→ Spatial object tracking data:
_____
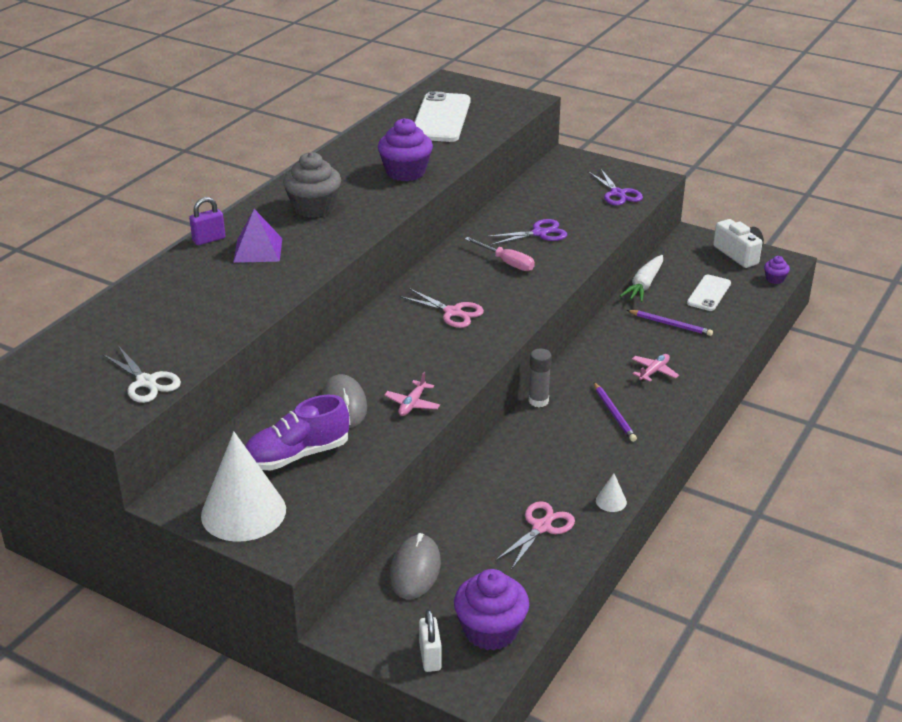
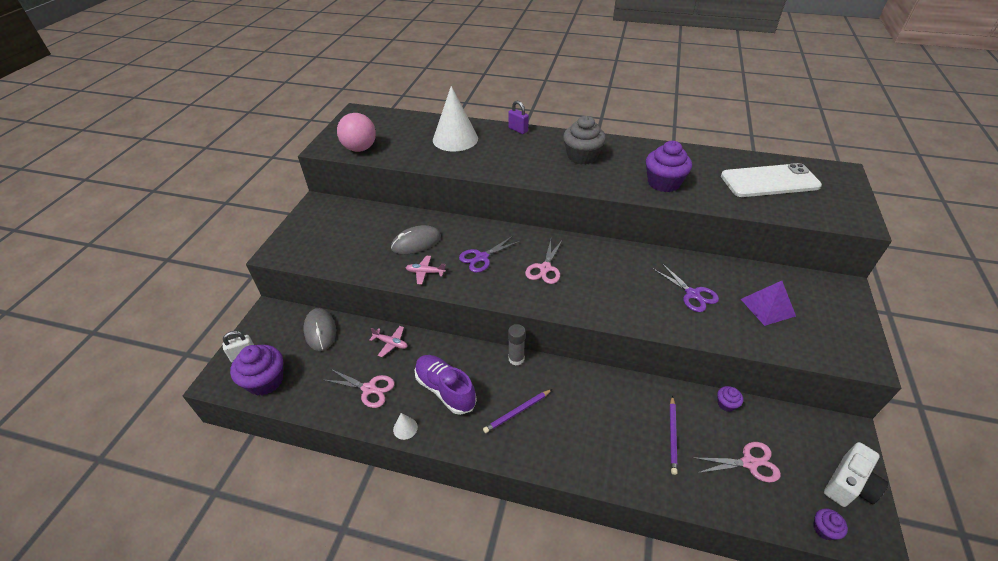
camera: 75 degrees right, 10 degrees up
(146, 382) = (360, 149): white scissors -> pink ball
(243, 512) = (307, 229): white cone -> white cone (455, 139)
(258, 250) = (515, 149): purple pyramid -> purple pyramid (767, 307)
(297, 455) = (361, 236): purple shoe -> purple shoe (445, 390)
(415, 570) = (320, 331): grey mouse -> grey mouse turned 75 degrees clockwise
(506, 262) = (632, 283): pink screwdriver -> none
(617, 193) = (808, 336): purple scissors -> purple scissors (482, 257)
(644, 285) = (726, 404): white carrot -> purple cupcake
(654, 372) = (590, 433): pink plane -> pink plane (391, 343)
(709, 293) = (749, 463): white phone -> pink scissors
_____
→ Exercise details: Copy out exactly the lines running from the line with "(146, 382) = (360, 149): white" to the end of the records, inclusive.

→ Answer to this task:
(146, 382) = (360, 149): white scissors -> pink ball
(243, 512) = (307, 229): white cone -> white cone (455, 139)
(258, 250) = (515, 149): purple pyramid -> purple pyramid (767, 307)
(297, 455) = (361, 236): purple shoe -> purple shoe (445, 390)
(415, 570) = (320, 331): grey mouse -> grey mouse turned 75 degrees clockwise
(506, 262) = (632, 283): pink screwdriver -> none
(617, 193) = (808, 336): purple scissors -> purple scissors (482, 257)
(644, 285) = (726, 404): white carrot -> purple cupcake
(654, 372) = (590, 433): pink plane -> pink plane (391, 343)
(709, 293) = (749, 463): white phone -> pink scissors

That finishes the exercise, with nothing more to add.